Aim — Can you copy every line of text in the items below word for word, leaving the pictures out of your answer?

--- START OF Exercise inputs ---

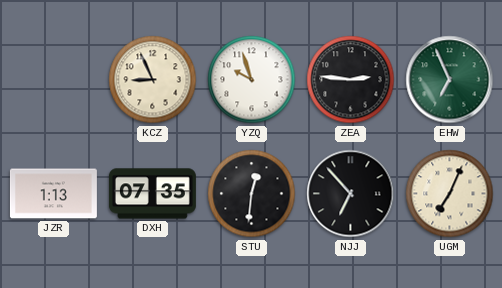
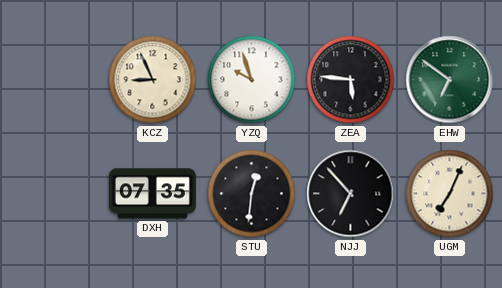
ZEA: 2:46 -> 5:46
EHW: 6:56 -> 6:51
JZR: 1:13 -> none
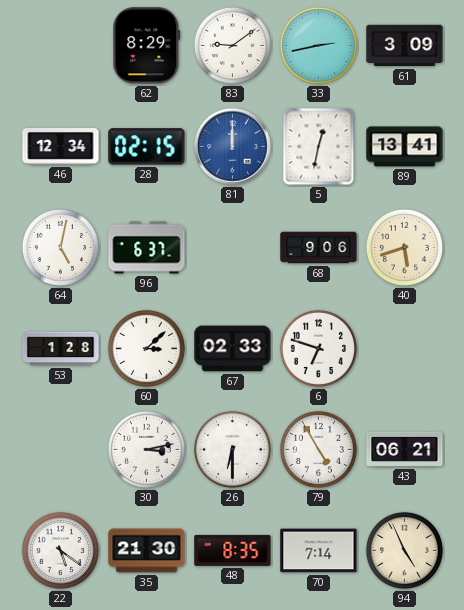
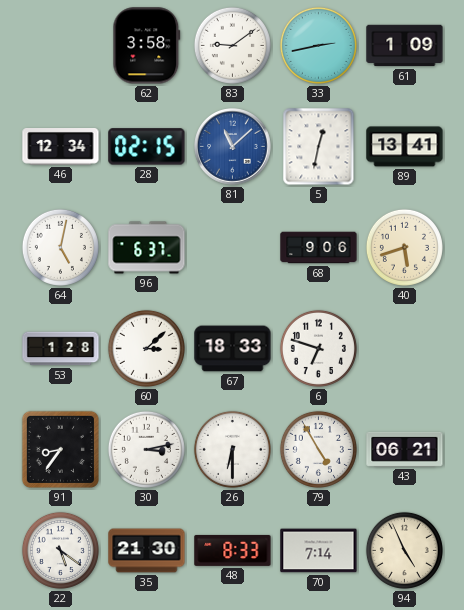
62: 8:29 -> 3:58
61: 3:09 -> 1:09
81: 12:00 -> 11:08
67: 02:33 -> 18:33
91: none -> 8:36
48: 8:35 -> 8:33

--- END OF Exercise inputs ---

Output of the exercise —
ZEA: 2:46 -> 5:46
EHW: 6:56 -> 6:51
JZR: 1:13 -> none
62: 8:29 -> 3:58
61: 3:09 -> 1:09
81: 12:00 -> 11:08
67: 02:33 -> 18:33
91: none -> 8:36
48: 8:35 -> 8:33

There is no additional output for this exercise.